Object change listings
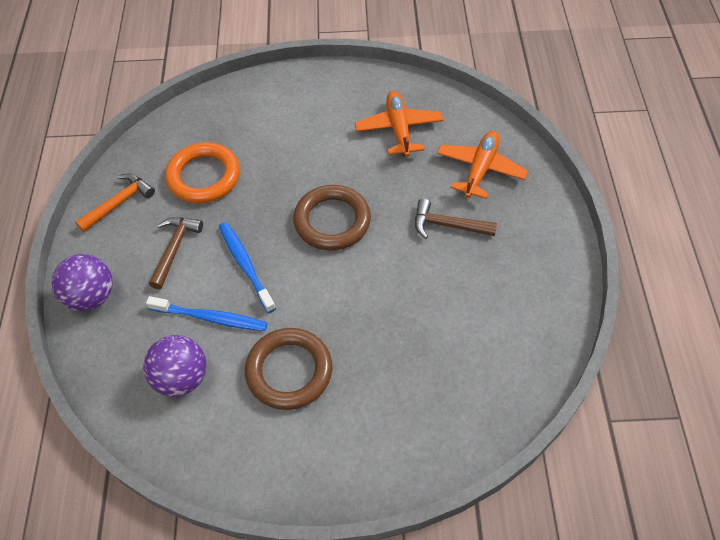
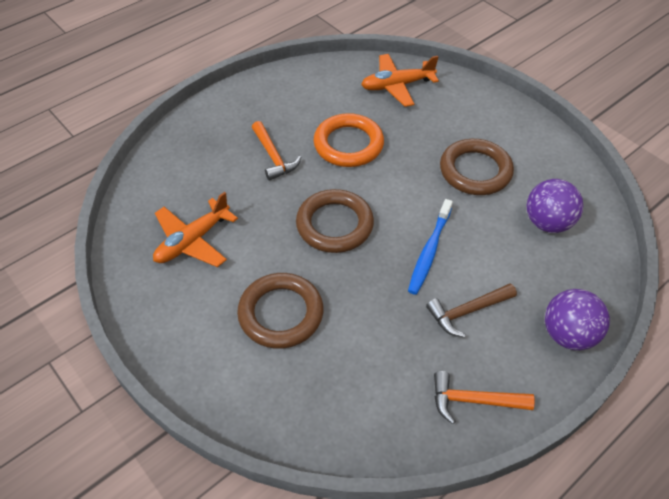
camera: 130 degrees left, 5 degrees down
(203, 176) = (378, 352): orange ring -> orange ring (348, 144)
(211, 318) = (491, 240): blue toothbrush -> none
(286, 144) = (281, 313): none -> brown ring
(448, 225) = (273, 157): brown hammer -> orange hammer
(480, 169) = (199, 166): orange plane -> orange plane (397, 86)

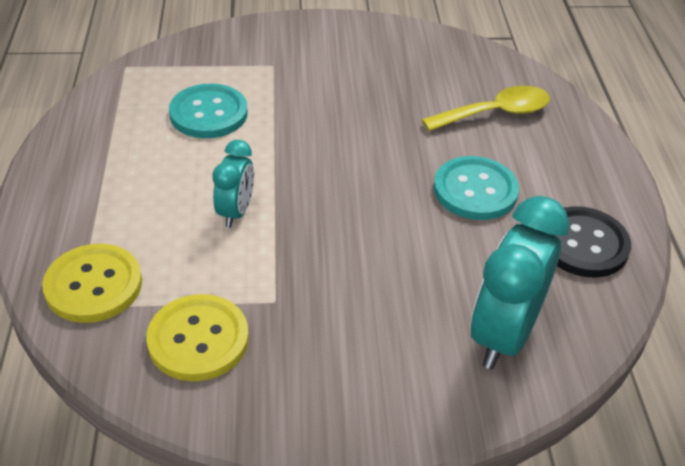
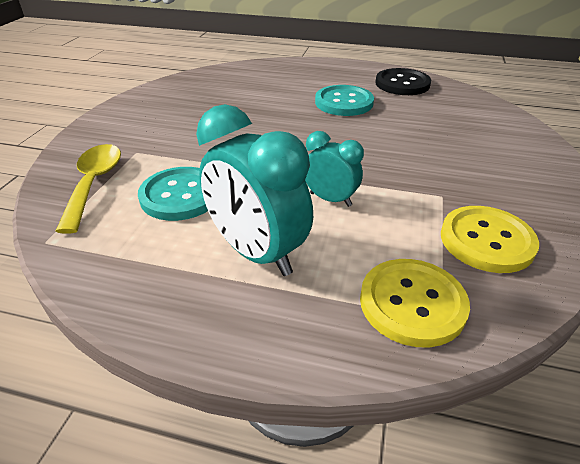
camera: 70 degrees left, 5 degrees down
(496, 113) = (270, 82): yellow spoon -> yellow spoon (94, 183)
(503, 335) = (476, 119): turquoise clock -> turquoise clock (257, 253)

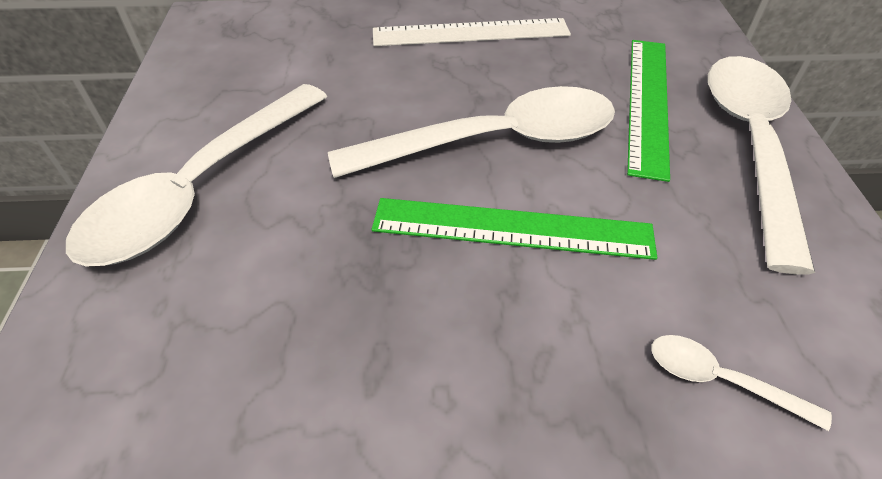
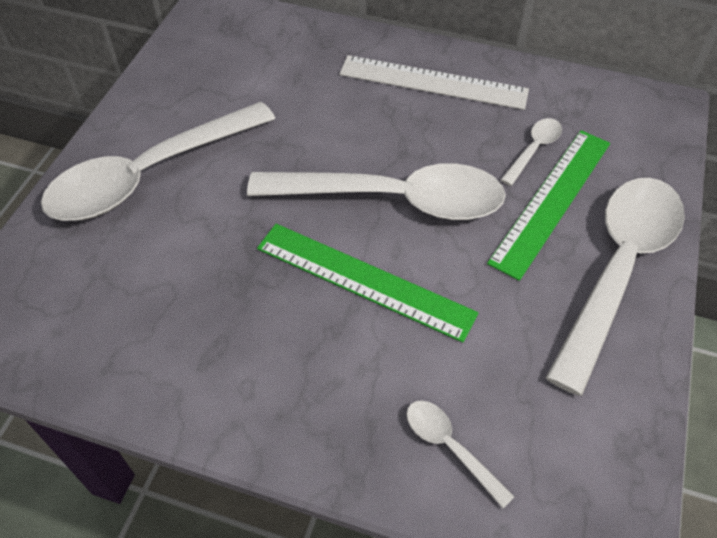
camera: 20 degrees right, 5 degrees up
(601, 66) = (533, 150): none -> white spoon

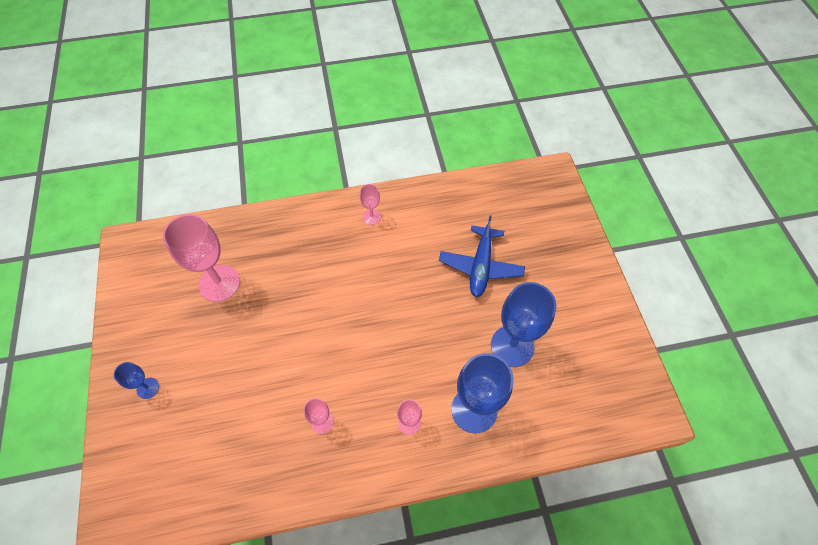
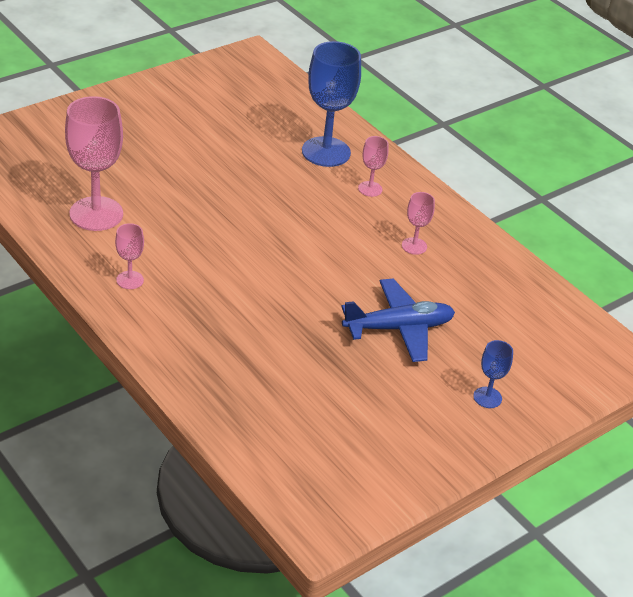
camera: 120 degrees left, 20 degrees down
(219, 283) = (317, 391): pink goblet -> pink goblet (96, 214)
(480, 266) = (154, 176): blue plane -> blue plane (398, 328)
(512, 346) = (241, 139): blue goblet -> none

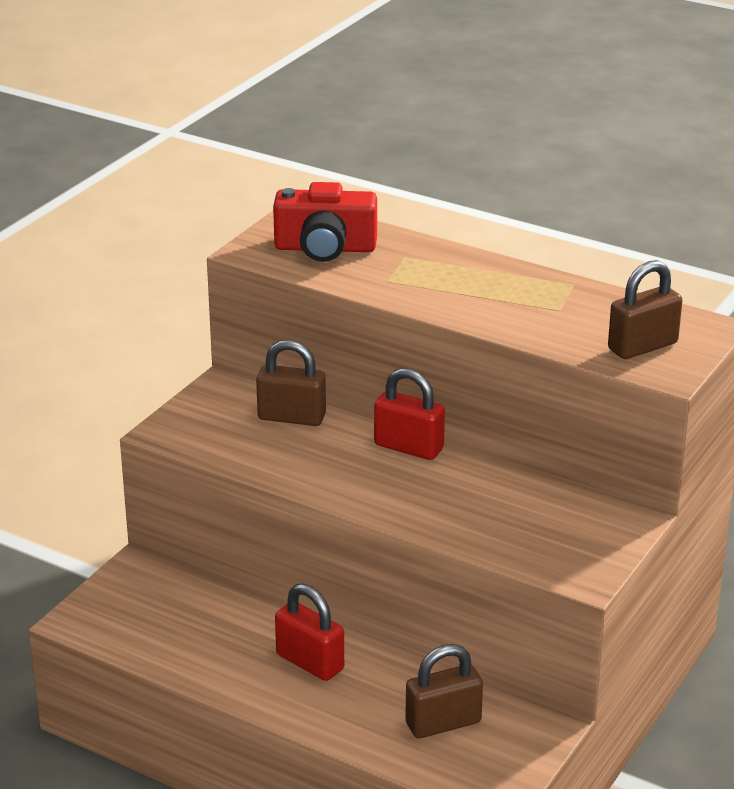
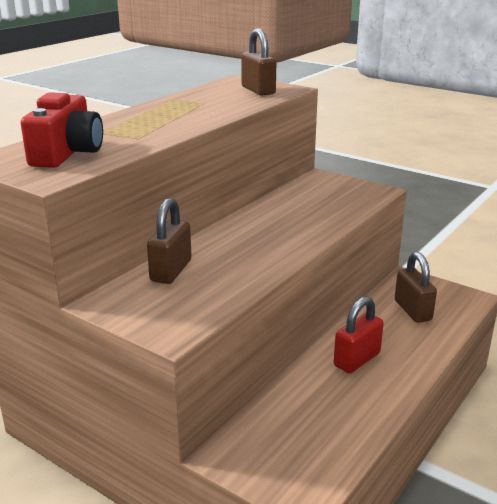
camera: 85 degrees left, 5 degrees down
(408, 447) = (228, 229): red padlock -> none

§ **What the task requires**:
Say again, exactly, only those lines of the records that run from the start through the line with "(480, 169) = (199, 166): orange". Pictures are to be skipped.

§ **Answer space**:
camera: 130 degrees left, 5 degrees down
(203, 176) = (378, 352): orange ring -> orange ring (348, 144)
(211, 318) = (491, 240): blue toothbrush -> none
(286, 144) = (281, 313): none -> brown ring
(448, 225) = (273, 157): brown hammer -> orange hammer
(480, 169) = (199, 166): orange plane -> orange plane (397, 86)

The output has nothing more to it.